**Task**.
Restate all data exactly. No images.

>>>

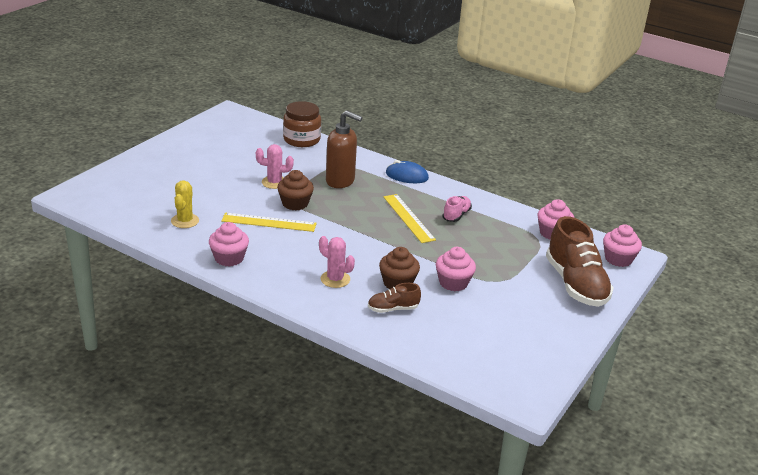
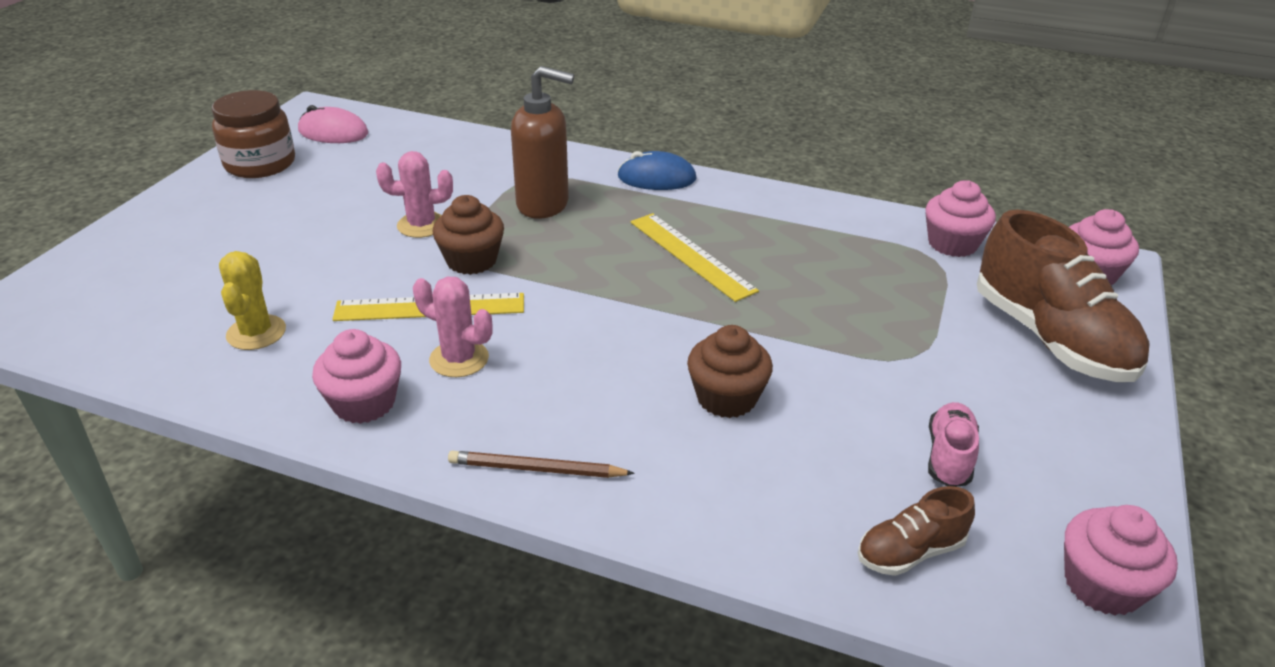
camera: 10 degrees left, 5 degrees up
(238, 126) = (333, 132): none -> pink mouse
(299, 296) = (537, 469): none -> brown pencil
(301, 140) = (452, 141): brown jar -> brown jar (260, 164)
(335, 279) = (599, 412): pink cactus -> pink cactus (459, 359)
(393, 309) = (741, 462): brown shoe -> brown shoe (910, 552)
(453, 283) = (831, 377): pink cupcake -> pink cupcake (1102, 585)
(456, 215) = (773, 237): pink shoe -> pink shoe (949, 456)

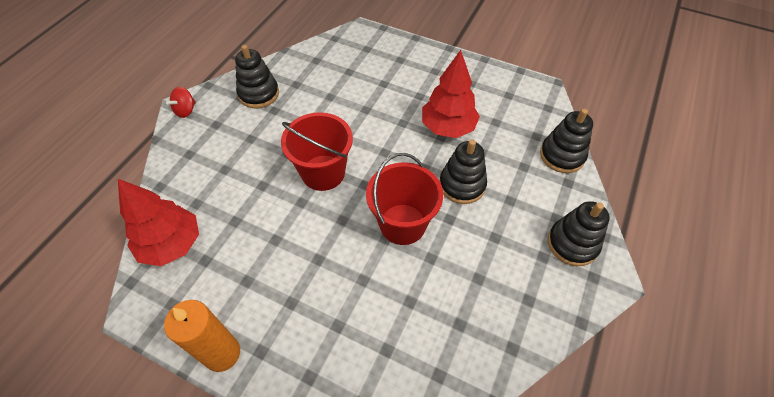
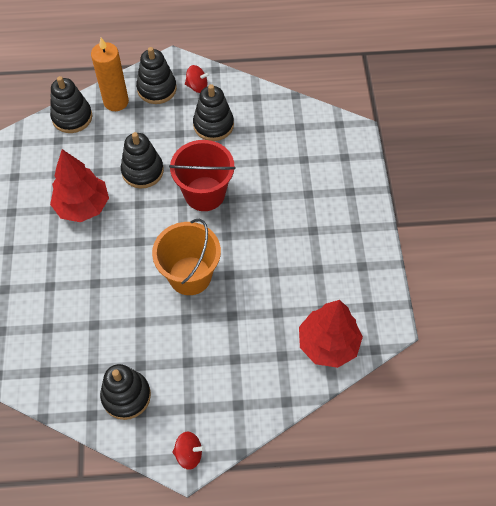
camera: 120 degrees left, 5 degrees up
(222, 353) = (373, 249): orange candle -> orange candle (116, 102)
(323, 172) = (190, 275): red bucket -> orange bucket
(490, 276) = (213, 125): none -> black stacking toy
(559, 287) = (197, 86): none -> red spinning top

<<<

**Answer to the exercise**.
camera: 10 degrees left, 5 degrees up
(238, 126) = (333, 132): none -> pink mouse
(299, 296) = (537, 469): none -> brown pencil
(301, 140) = (452, 141): brown jar -> brown jar (260, 164)
(335, 279) = (599, 412): pink cactus -> pink cactus (459, 359)
(393, 309) = (741, 462): brown shoe -> brown shoe (910, 552)
(453, 283) = (831, 377): pink cupcake -> pink cupcake (1102, 585)
(456, 215) = (773, 237): pink shoe -> pink shoe (949, 456)

camera: 120 degrees left, 5 degrees up
(222, 353) = (373, 249): orange candle -> orange candle (116, 102)
(323, 172) = (190, 275): red bucket -> orange bucket
(490, 276) = (213, 125): none -> black stacking toy
(559, 287) = (197, 86): none -> red spinning top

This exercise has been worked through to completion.